» WHAT YOU ARE ASKED TO DO
Copy, exactly and without additions, every line in the records below from the one holding "cyan cone D2 level 1 -> tan cone D2 level 1" through the one holding "none -> yellow brick C8:D8 level 3", both ends included.

» DATA LISTING
>>>

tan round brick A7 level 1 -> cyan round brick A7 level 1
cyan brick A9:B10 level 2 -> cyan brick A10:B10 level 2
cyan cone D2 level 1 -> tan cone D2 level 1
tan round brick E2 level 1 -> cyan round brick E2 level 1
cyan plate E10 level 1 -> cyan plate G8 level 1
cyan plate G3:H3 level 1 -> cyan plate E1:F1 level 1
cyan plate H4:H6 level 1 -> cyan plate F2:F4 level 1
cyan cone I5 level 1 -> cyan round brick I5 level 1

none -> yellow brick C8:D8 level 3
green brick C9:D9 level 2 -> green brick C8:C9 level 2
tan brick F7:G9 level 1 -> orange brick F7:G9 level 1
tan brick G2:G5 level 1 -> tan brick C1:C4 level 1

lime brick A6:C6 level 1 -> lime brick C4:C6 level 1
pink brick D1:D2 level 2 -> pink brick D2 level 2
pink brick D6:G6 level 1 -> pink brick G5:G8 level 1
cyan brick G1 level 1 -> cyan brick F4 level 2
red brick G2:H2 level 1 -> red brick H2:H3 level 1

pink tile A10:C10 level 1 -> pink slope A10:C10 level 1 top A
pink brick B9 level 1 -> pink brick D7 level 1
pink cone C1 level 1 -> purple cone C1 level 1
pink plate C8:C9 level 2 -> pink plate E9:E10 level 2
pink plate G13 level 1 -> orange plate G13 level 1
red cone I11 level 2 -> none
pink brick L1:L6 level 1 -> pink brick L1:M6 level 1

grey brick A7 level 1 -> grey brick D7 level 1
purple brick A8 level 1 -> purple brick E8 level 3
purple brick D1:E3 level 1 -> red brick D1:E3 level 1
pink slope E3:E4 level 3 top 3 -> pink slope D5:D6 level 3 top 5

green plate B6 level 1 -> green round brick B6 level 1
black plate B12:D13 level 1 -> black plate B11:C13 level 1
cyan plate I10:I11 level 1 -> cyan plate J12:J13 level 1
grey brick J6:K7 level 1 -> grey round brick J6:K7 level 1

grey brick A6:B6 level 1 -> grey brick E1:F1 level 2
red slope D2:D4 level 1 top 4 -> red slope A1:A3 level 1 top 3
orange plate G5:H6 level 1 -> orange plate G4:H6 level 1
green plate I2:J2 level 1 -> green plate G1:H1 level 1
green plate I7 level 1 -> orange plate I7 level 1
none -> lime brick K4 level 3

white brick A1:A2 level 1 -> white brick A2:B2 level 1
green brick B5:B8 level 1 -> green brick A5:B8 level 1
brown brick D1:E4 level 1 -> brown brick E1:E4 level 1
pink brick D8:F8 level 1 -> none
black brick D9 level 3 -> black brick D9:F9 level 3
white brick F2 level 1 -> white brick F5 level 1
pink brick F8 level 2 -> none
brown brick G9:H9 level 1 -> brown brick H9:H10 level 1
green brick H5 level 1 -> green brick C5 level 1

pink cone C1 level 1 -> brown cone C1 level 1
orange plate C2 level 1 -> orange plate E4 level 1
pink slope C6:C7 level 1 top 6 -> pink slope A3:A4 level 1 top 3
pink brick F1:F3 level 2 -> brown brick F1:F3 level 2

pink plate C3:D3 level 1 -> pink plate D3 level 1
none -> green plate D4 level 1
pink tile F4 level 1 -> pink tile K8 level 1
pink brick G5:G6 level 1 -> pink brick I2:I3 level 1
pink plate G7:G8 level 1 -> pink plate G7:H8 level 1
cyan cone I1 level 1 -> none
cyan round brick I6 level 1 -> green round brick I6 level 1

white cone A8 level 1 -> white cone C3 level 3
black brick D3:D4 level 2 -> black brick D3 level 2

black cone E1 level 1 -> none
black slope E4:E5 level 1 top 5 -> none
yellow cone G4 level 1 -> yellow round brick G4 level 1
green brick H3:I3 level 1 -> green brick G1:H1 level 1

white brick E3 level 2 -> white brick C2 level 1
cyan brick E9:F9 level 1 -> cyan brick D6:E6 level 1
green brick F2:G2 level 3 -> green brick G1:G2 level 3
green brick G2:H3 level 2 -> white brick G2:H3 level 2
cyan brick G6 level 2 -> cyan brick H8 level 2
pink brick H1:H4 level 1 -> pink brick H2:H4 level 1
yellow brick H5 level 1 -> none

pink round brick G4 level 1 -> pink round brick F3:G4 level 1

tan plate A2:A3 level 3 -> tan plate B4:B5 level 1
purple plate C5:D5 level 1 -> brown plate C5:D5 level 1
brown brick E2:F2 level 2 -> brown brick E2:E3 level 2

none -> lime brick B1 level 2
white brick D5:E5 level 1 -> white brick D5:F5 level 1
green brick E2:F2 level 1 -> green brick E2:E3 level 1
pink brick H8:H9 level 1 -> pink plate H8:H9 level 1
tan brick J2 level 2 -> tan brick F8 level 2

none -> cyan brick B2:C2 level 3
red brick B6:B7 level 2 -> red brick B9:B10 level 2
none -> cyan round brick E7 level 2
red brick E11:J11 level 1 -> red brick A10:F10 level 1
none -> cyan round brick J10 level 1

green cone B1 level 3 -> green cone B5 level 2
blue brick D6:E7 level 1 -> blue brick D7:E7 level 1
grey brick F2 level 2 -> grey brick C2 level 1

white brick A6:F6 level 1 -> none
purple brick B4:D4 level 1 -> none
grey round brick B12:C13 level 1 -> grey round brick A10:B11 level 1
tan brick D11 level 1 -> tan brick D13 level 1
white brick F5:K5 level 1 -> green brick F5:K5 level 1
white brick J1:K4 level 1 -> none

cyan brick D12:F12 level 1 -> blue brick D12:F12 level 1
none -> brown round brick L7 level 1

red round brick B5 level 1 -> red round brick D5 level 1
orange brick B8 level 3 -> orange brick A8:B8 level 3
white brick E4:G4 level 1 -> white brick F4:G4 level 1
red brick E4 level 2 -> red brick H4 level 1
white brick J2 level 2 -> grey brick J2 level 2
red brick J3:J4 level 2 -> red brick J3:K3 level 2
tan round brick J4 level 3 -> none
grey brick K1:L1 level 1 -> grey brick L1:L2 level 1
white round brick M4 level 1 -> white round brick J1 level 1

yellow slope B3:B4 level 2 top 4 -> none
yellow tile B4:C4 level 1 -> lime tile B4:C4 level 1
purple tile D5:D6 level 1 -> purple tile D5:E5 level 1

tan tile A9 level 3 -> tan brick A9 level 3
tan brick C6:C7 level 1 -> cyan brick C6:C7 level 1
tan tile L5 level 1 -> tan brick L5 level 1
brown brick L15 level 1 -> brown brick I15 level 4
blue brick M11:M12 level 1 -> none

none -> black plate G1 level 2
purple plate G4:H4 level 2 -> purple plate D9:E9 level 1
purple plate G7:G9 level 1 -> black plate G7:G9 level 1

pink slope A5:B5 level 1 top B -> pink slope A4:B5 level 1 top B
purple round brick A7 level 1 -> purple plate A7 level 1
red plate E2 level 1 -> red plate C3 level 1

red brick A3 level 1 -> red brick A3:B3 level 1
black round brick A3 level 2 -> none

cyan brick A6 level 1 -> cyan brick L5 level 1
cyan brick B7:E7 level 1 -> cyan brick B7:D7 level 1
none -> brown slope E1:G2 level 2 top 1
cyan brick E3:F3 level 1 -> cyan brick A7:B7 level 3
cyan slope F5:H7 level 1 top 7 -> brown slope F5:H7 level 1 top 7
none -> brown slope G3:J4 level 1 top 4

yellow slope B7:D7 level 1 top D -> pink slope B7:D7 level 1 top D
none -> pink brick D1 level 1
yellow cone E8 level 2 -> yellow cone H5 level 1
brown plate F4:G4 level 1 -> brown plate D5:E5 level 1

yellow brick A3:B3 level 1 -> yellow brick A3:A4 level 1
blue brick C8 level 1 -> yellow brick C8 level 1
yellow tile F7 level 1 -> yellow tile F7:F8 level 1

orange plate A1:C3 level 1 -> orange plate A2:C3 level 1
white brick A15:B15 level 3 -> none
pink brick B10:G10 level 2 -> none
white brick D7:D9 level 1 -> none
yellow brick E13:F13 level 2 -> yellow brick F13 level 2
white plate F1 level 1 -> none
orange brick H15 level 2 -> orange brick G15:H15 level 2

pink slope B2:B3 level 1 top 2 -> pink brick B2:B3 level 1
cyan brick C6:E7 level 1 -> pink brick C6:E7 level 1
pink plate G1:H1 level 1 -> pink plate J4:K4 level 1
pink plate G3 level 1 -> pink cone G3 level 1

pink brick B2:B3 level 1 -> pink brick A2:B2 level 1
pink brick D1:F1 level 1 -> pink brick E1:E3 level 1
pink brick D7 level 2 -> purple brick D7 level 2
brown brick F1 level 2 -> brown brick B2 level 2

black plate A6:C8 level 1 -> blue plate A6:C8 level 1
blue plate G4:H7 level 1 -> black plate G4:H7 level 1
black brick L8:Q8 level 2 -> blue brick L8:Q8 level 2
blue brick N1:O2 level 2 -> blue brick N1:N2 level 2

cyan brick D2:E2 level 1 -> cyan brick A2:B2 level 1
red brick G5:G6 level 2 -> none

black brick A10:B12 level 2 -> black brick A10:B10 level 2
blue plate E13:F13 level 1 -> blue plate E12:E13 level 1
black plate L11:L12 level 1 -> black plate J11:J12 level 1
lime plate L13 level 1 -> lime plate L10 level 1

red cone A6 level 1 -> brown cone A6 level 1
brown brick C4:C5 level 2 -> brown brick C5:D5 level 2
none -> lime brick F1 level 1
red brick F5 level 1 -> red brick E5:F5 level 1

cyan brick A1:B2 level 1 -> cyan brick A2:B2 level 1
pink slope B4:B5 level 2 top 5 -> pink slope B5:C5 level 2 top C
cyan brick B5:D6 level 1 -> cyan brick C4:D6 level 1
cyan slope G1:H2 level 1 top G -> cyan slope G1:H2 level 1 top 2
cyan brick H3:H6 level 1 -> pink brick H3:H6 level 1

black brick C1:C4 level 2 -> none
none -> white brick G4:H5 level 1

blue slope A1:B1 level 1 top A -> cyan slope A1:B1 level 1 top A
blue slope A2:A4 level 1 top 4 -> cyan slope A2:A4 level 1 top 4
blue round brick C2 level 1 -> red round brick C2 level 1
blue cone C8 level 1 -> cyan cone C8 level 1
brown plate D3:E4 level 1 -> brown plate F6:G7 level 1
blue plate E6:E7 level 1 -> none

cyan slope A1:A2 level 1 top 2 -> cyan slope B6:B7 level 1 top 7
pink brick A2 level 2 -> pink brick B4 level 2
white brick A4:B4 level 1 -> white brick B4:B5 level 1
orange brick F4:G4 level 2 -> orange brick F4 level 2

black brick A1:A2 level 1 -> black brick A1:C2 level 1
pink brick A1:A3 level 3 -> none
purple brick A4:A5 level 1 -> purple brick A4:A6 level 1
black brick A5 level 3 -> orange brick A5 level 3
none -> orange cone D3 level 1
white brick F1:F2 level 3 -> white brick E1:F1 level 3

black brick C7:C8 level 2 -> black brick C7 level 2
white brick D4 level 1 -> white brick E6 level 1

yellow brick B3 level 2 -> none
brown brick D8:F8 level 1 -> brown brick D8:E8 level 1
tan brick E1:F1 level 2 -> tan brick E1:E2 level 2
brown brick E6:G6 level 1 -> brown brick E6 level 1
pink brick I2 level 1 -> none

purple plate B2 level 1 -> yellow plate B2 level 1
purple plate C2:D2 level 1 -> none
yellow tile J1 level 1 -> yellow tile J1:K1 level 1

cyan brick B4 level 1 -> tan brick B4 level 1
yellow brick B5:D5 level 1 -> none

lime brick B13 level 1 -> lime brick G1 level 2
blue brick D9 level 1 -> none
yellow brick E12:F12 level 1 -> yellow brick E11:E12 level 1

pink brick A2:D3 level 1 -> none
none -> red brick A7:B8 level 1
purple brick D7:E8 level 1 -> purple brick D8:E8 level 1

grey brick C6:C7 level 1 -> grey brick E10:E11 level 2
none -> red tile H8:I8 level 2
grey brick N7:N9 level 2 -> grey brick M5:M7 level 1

<<<

» PROBLEM SOLUTION
cyan cone D2 level 1 -> tan cone D2 level 1
tan round brick E2 level 1 -> cyan round brick E2 level 1
cyan plate E10 level 1 -> cyan plate G8 level 1
cyan plate G3:H3 level 1 -> cyan plate E1:F1 level 1
cyan plate H4:H6 level 1 -> cyan plate F2:F4 level 1
cyan cone I5 level 1 -> cyan round brick I5 level 1

none -> yellow brick C8:D8 level 3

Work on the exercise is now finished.